"""

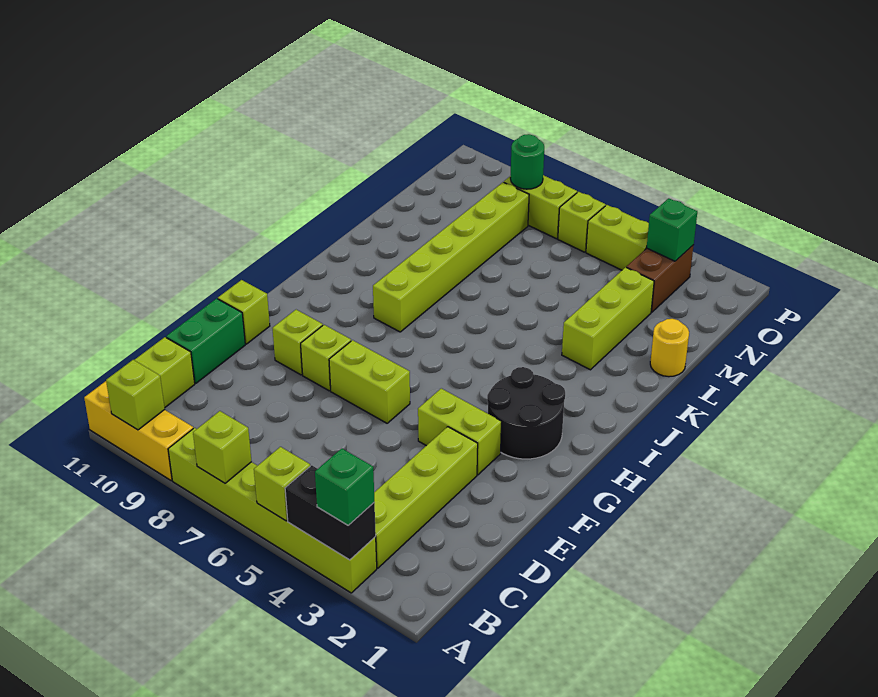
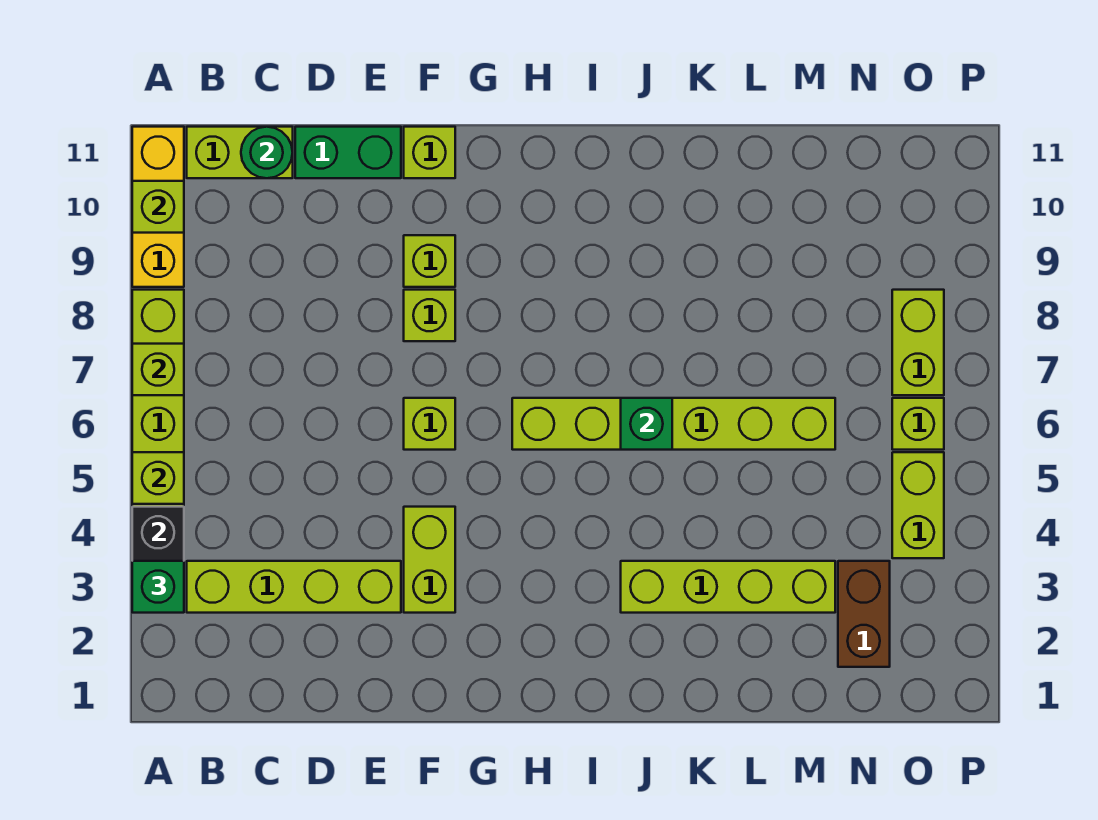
lime brick F6:F7 level 1 -> lime brick F6 level 1
black round brick G2:H3 level 1 -> none
lime brick I8:N8 level 1 -> lime brick H6:M6 level 1
lime brick K3:M3 level 1 -> lime brick J3:M3 level 1
yellow round brick L1 level 1 -> none
brown brick N3:O3 level 1 -> brown brick N2:N3 level 1
green brick O3 level 2 -> green brick J6 level 2
green round brick O8 level 2 -> green round brick C11 level 2

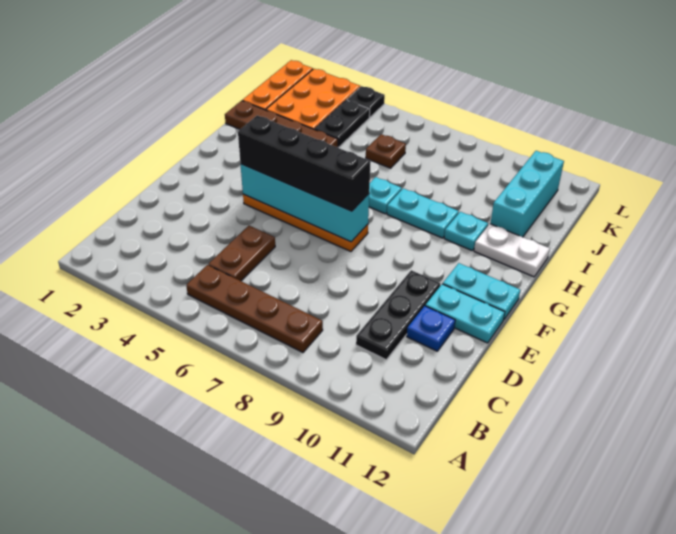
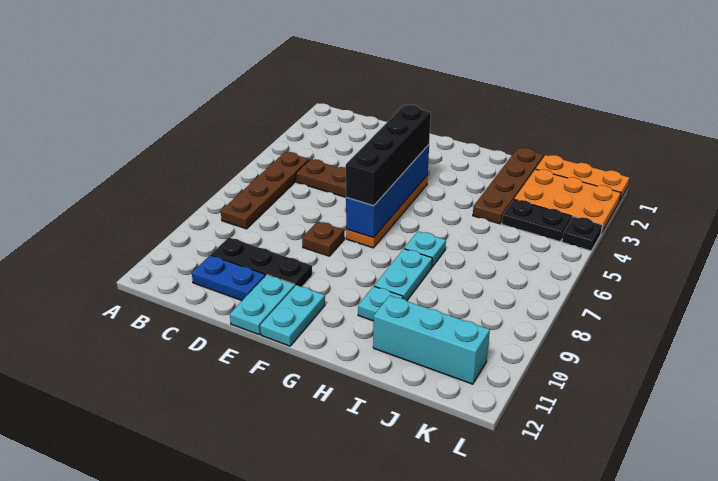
blue plate D11 level 1 -> blue plate C11:D11 level 1
cyan brick F4:F7 level 2 -> blue brick F4:F7 level 2
white plate H11:H12 level 1 -> none
brown plate J6 level 1 -> brown plate E8 level 1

"""

#### Work task
Exclude the pictures and print the rest of the data exactly.

#### Finished task
lime brick F6:F7 level 1 -> lime brick F6 level 1
black round brick G2:H3 level 1 -> none
lime brick I8:N8 level 1 -> lime brick H6:M6 level 1
lime brick K3:M3 level 1 -> lime brick J3:M3 level 1
yellow round brick L1 level 1 -> none
brown brick N3:O3 level 1 -> brown brick N2:N3 level 1
green brick O3 level 2 -> green brick J6 level 2
green round brick O8 level 2 -> green round brick C11 level 2

blue plate D11 level 1 -> blue plate C11:D11 level 1
cyan brick F4:F7 level 2 -> blue brick F4:F7 level 2
white plate H11:H12 level 1 -> none
brown plate J6 level 1 -> brown plate E8 level 1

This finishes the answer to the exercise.